◆ **EXERCISE OBJECTIVE**: Every entry in the data is to be written out exactly; no picture belongs in the copy.

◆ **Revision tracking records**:
┄┄┄┄┄┄

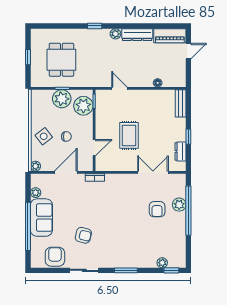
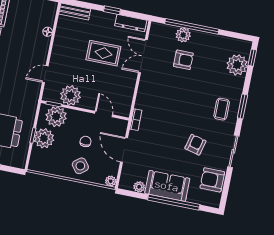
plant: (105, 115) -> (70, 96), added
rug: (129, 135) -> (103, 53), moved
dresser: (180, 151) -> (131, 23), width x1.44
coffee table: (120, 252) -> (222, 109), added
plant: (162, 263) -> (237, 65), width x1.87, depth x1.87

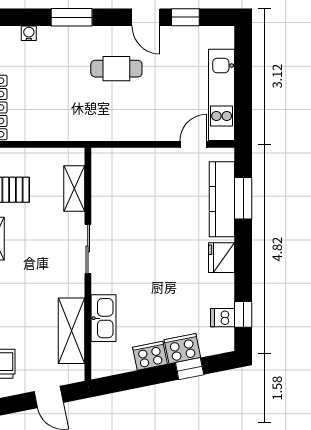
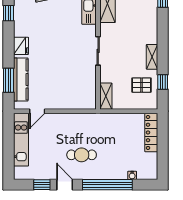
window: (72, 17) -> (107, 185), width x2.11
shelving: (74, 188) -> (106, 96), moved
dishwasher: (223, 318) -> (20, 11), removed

┄┄┄┄┄┄

◆ **REPLY**:
plant: (105, 115) -> (70, 96), added
rug: (129, 135) -> (103, 53), moved
dresser: (180, 151) -> (131, 23), width x1.44
coffee table: (120, 252) -> (222, 109), added
plant: (162, 263) -> (237, 65), width x1.87, depth x1.87

window: (72, 17) -> (107, 185), width x2.11
shelving: (74, 188) -> (106, 96), moved
dishwasher: (223, 318) -> (20, 11), removed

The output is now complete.